» Provided information:
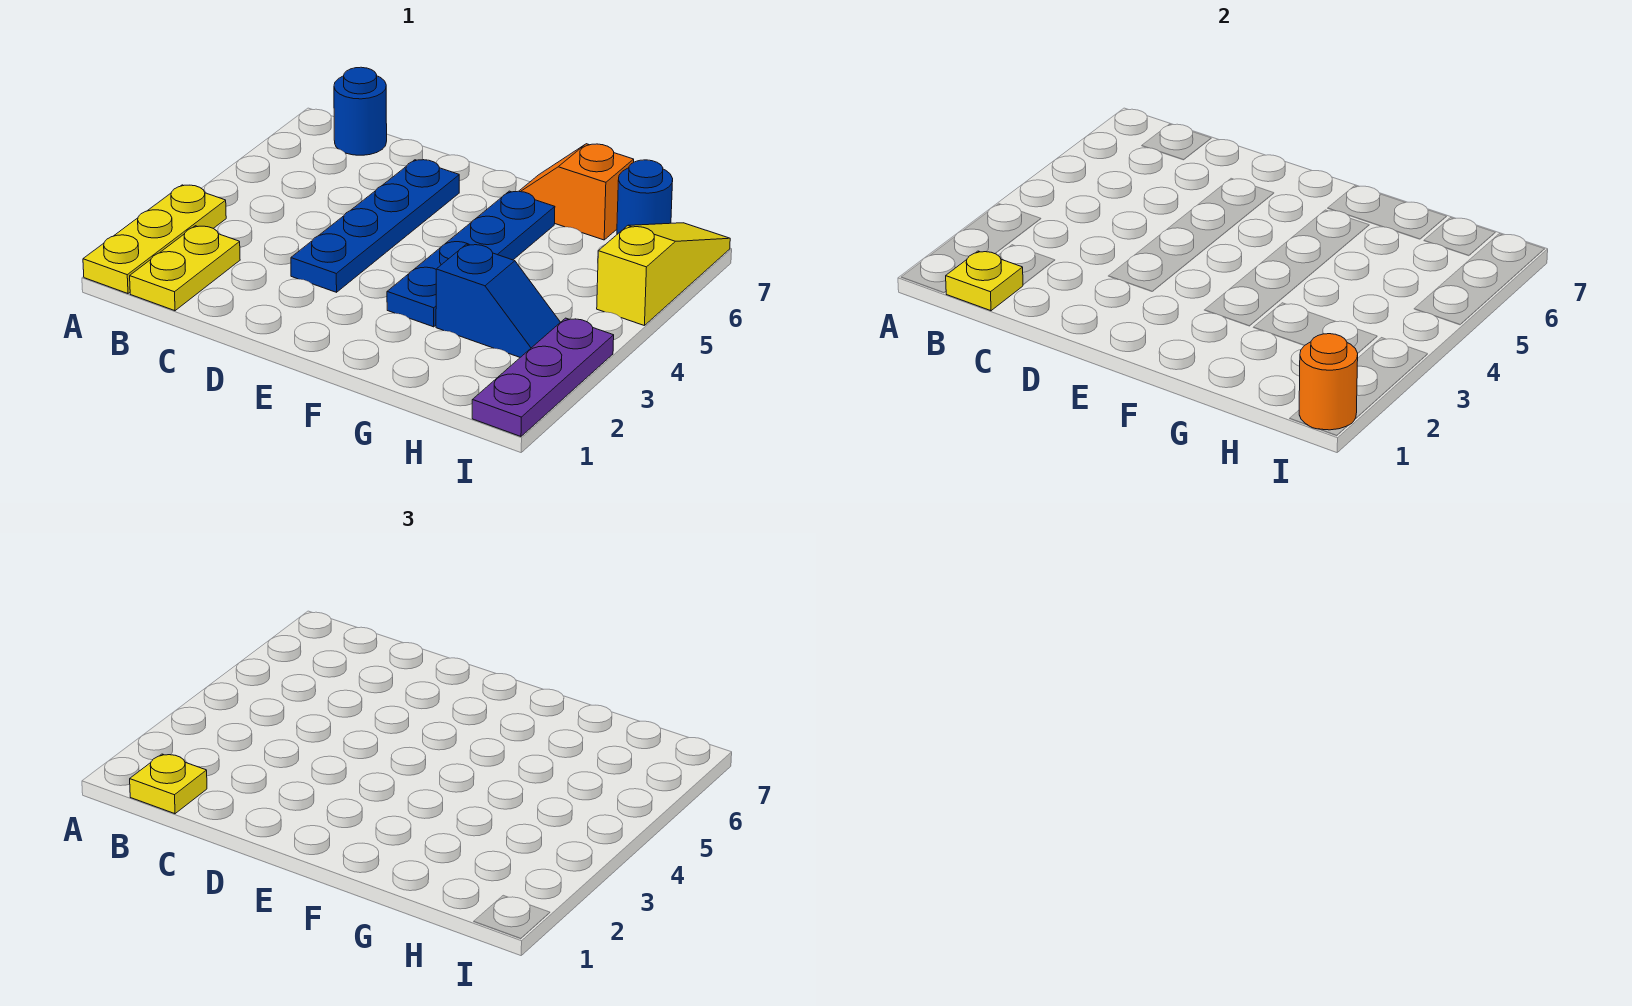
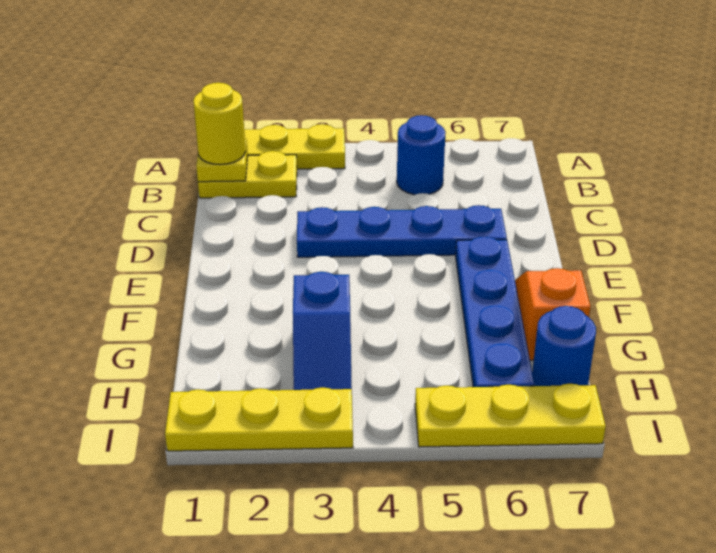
yellow plate B1 level 3 -> yellow round brick B1 level 3
blue round brick B7 level 1 -> blue round brick B5 level 1
blue plate F3:F6 level 1 -> blue plate E6:H6 level 1
purple plate I1:I3 level 1 -> yellow plate I1:I3 level 1
orange round brick I1 level 2 -> none
yellow slope I5:I7 level 1 top 5 -> yellow plate I5:I7 level 1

» How to complete this task:
Set each line of the records down exactly, leaving every picture out.

» Response to this exercise:
yellow plate B1 level 3 -> yellow round brick B1 level 3
blue round brick B7 level 1 -> blue round brick B5 level 1
blue plate F3:F6 level 1 -> blue plate E6:H6 level 1
purple plate I1:I3 level 1 -> yellow plate I1:I3 level 1
orange round brick I1 level 2 -> none
yellow slope I5:I7 level 1 top 5 -> yellow plate I5:I7 level 1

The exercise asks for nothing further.